**DESCRIPTION OF THE TASK:** From the first line to the last, write out the records exactly, leaving out images.

-------- INPUT MATERIAL --------

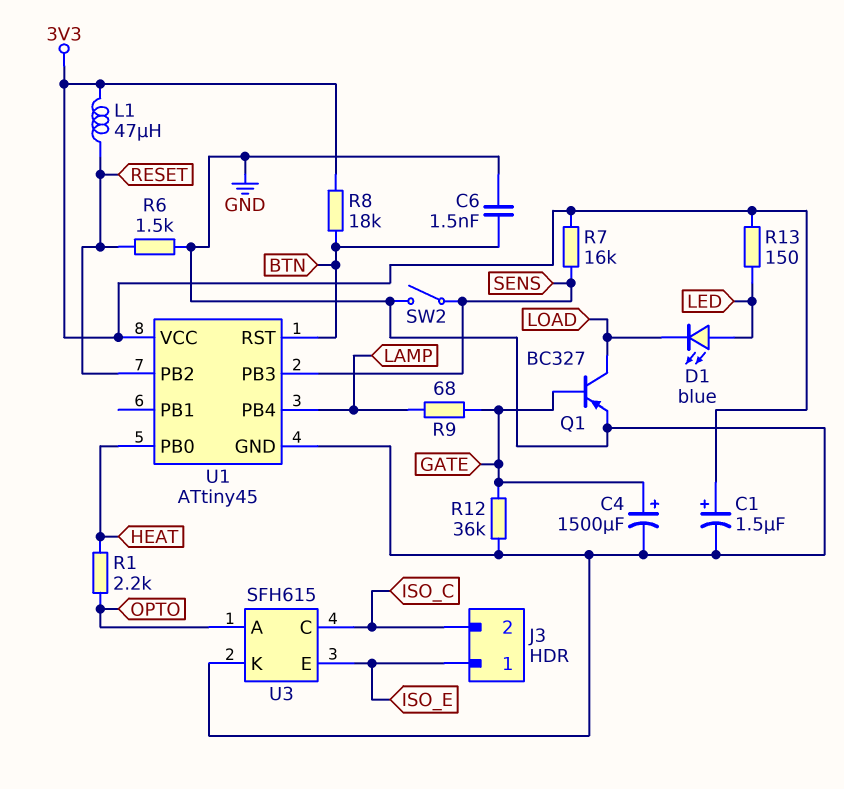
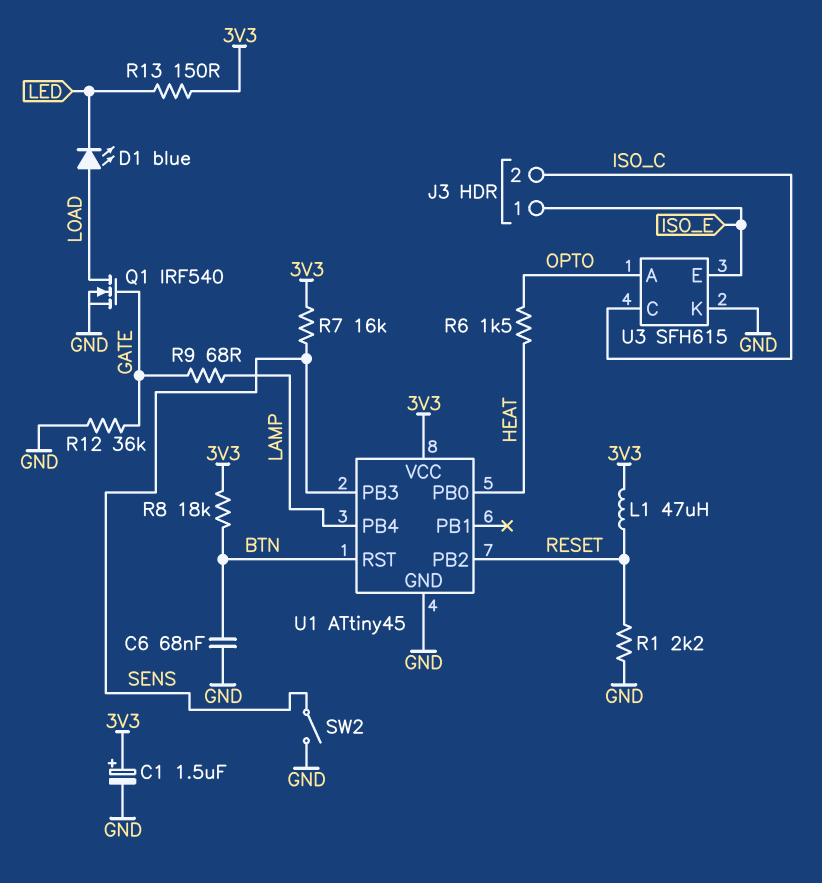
C4: 1500uF (plus GATE, minus GND) -> none
C6: 1.5nF (BTN, GND) -> 68nF (BTN, GND)
D1: LED blue (A LED, K LOAD) -> LED blue (A LOAD, K LED)
Q1: PNP BC327 (B GATE, C LOAD, E GND) -> NMOS IRF540 (G GATE, D LOAD, S GND)
R1: 2.2k (HEAT, OPTO) -> 2.2k (GND, RESET)
R6: 1.5k (GND, RESET) -> 1.5k (HEAT, OPTO)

--------

**ANSWER BOX:**
C4: 1500uF (plus GATE, minus GND) -> none
C6: 1.5nF (BTN, GND) -> 68nF (BTN, GND)
D1: LED blue (A LED, K LOAD) -> LED blue (A LOAD, K LED)
Q1: PNP BC327 (B GATE, C LOAD, E GND) -> NMOS IRF540 (G GATE, D LOAD, S GND)
R1: 2.2k (HEAT, OPTO) -> 2.2k (GND, RESET)
R6: 1.5k (GND, RESET) -> 1.5k (HEAT, OPTO)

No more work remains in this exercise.